Check every line of the data and copy the ones where "minus" appears.
.....
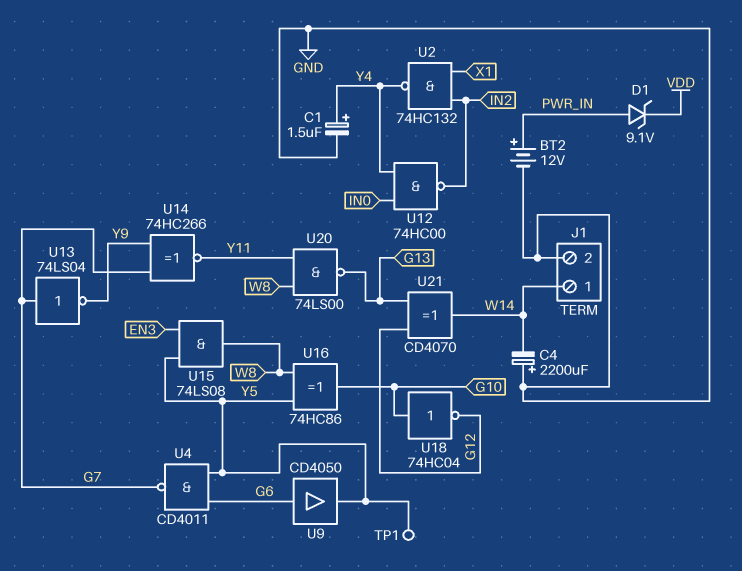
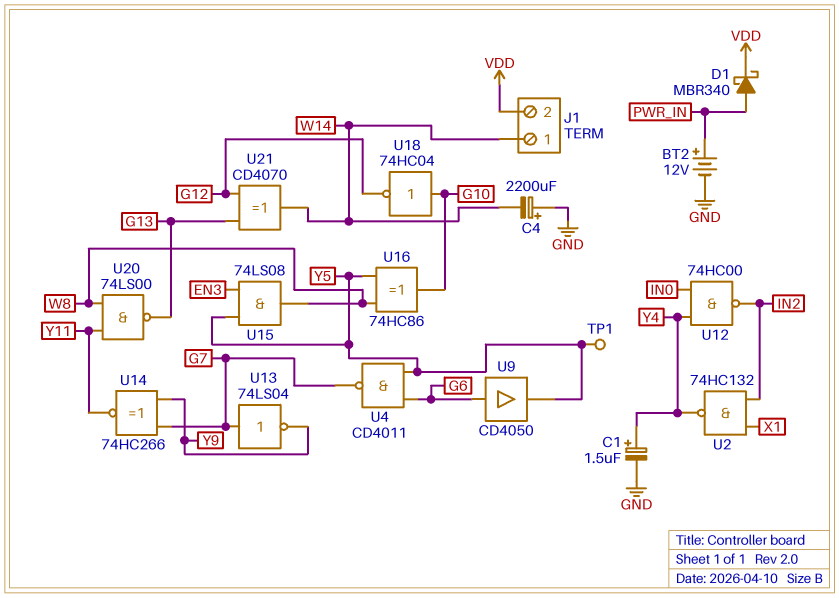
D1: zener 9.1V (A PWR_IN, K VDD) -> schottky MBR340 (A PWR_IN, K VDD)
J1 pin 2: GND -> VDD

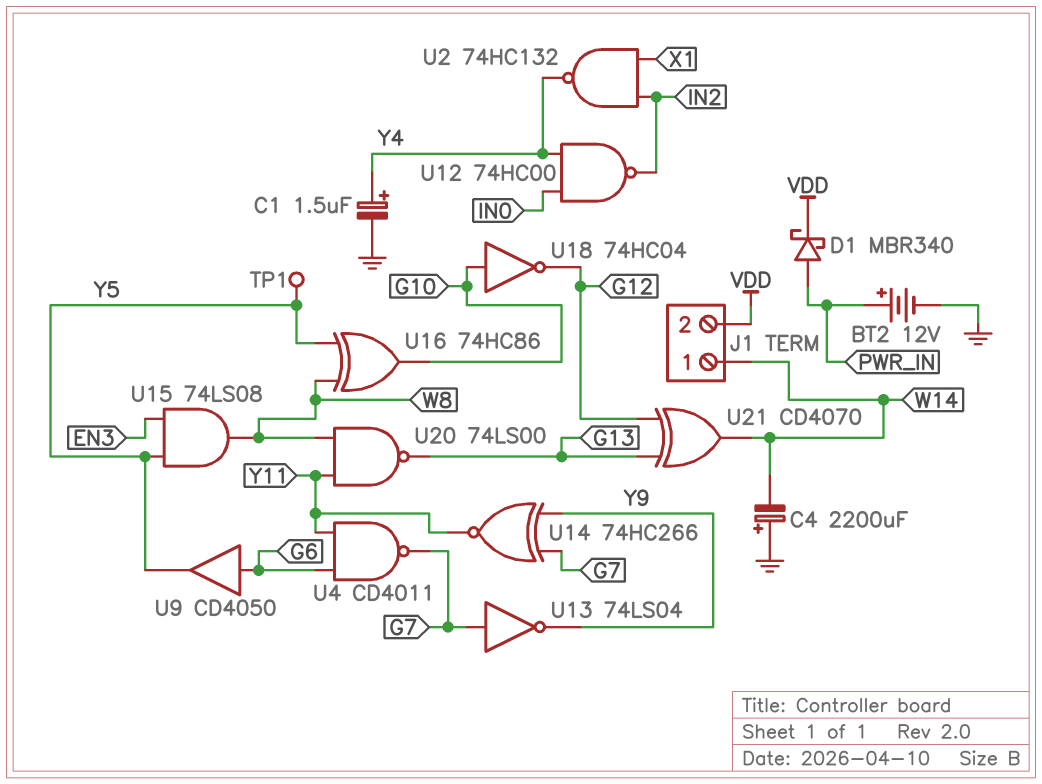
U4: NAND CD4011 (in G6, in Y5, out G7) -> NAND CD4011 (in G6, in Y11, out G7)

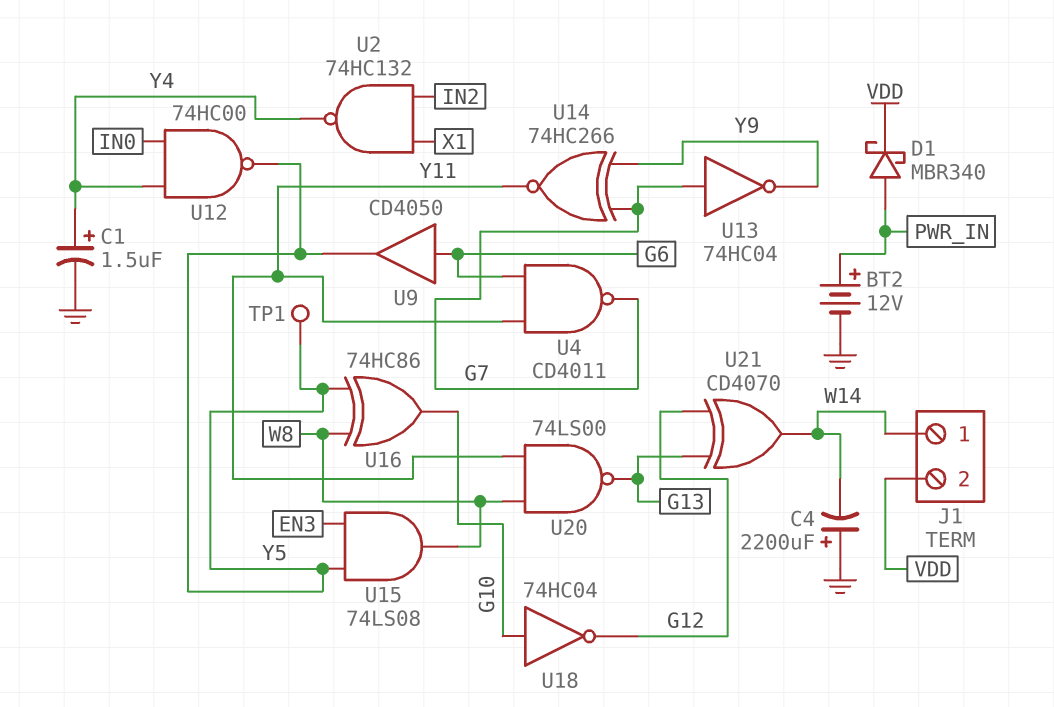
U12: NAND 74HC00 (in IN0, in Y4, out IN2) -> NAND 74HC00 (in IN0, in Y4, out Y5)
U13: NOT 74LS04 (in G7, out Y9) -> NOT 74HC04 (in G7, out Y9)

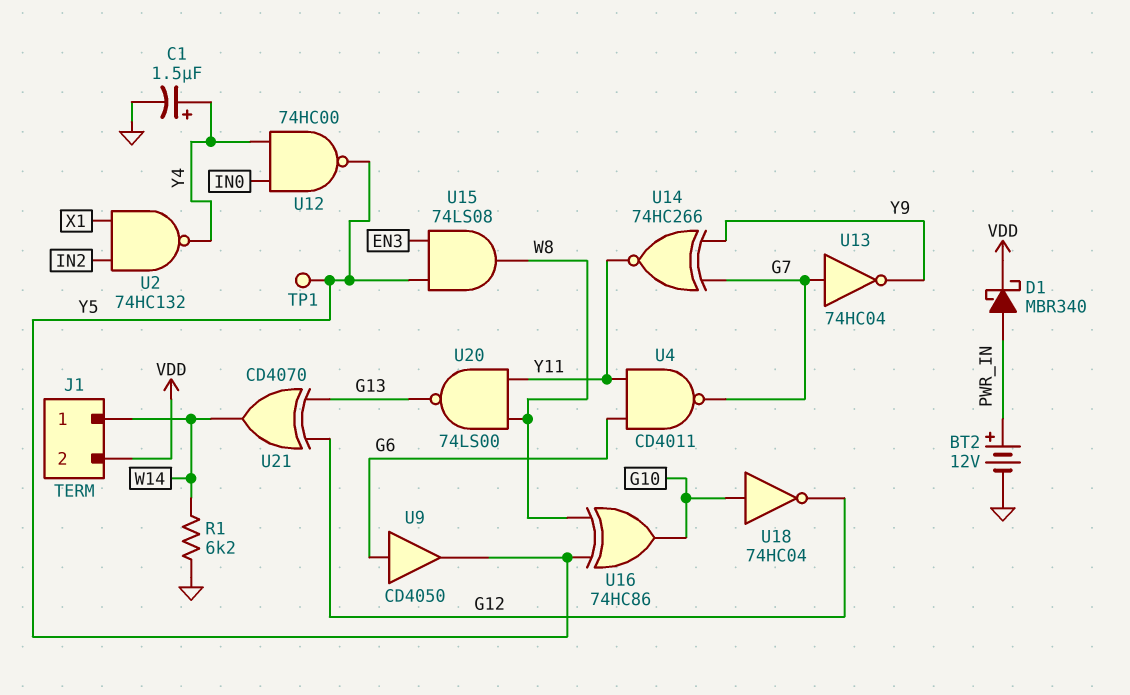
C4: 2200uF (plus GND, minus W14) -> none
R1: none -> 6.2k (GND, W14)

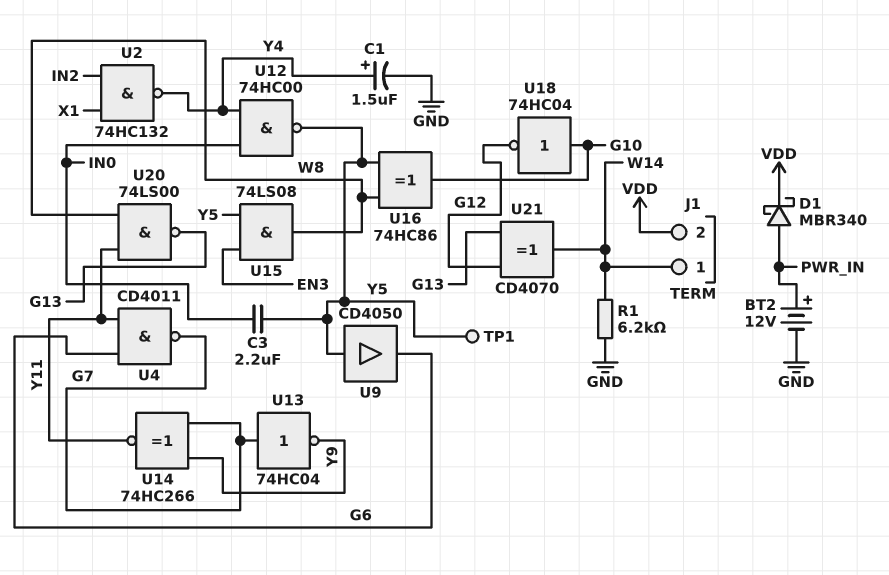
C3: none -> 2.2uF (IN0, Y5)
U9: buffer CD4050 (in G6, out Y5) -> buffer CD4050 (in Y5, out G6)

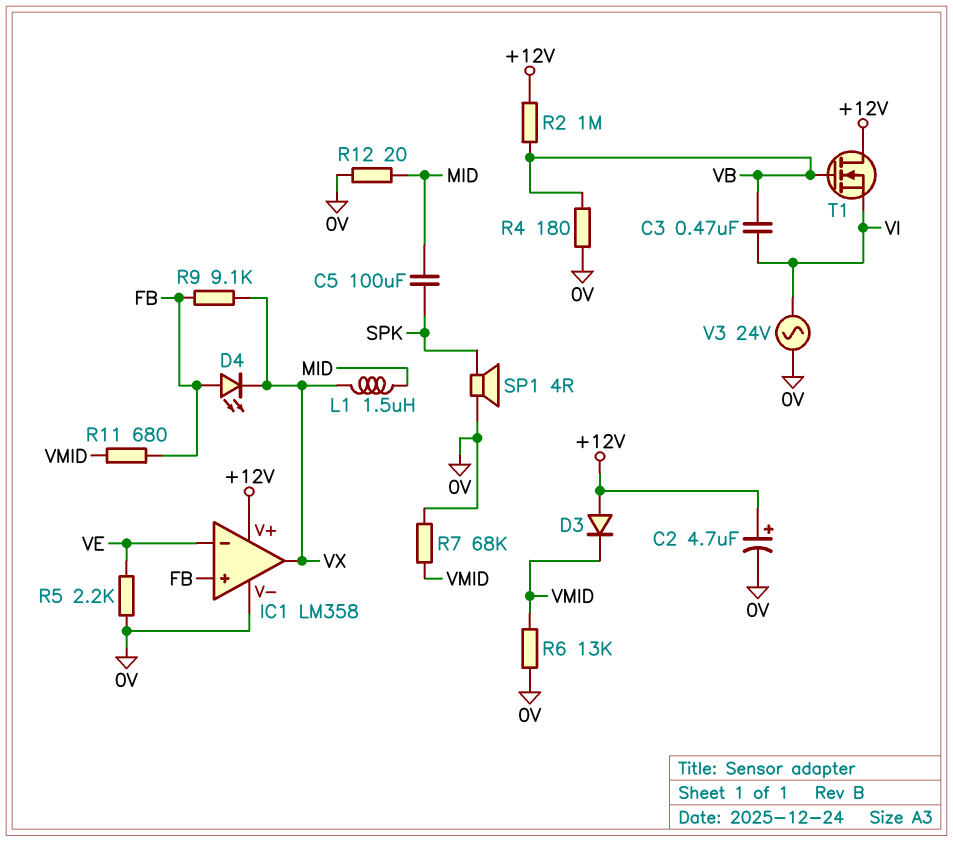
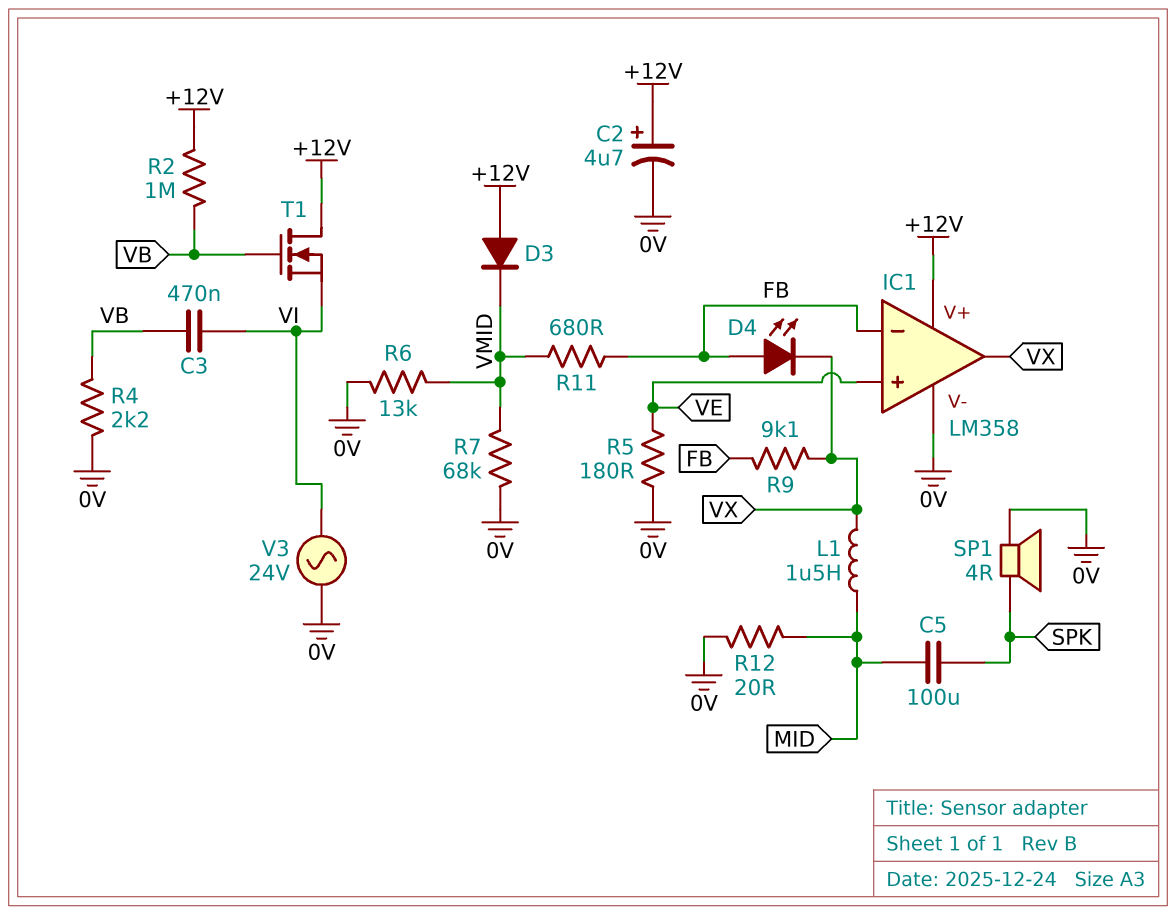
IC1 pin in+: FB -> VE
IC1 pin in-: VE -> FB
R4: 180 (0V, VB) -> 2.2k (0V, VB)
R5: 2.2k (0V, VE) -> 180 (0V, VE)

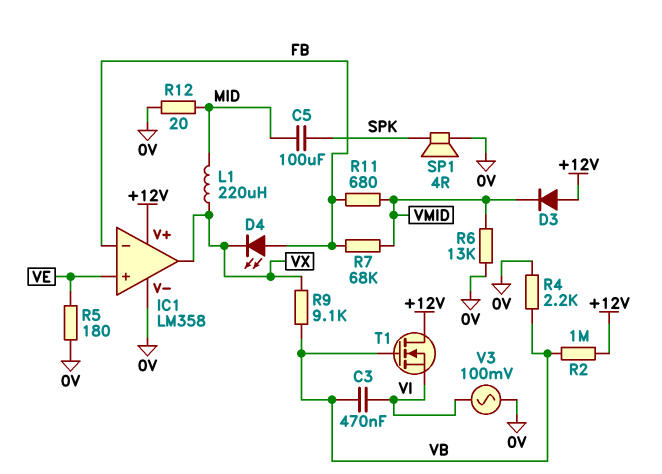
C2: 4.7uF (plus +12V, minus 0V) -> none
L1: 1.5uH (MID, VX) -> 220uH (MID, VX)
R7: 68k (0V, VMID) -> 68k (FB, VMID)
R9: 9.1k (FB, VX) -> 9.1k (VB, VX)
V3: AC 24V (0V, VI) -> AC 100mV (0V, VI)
.....
> Your solution
C4: 2200uF (plus GND, minus W14) -> none
C2: 4.7uF (plus +12V, minus 0V) -> none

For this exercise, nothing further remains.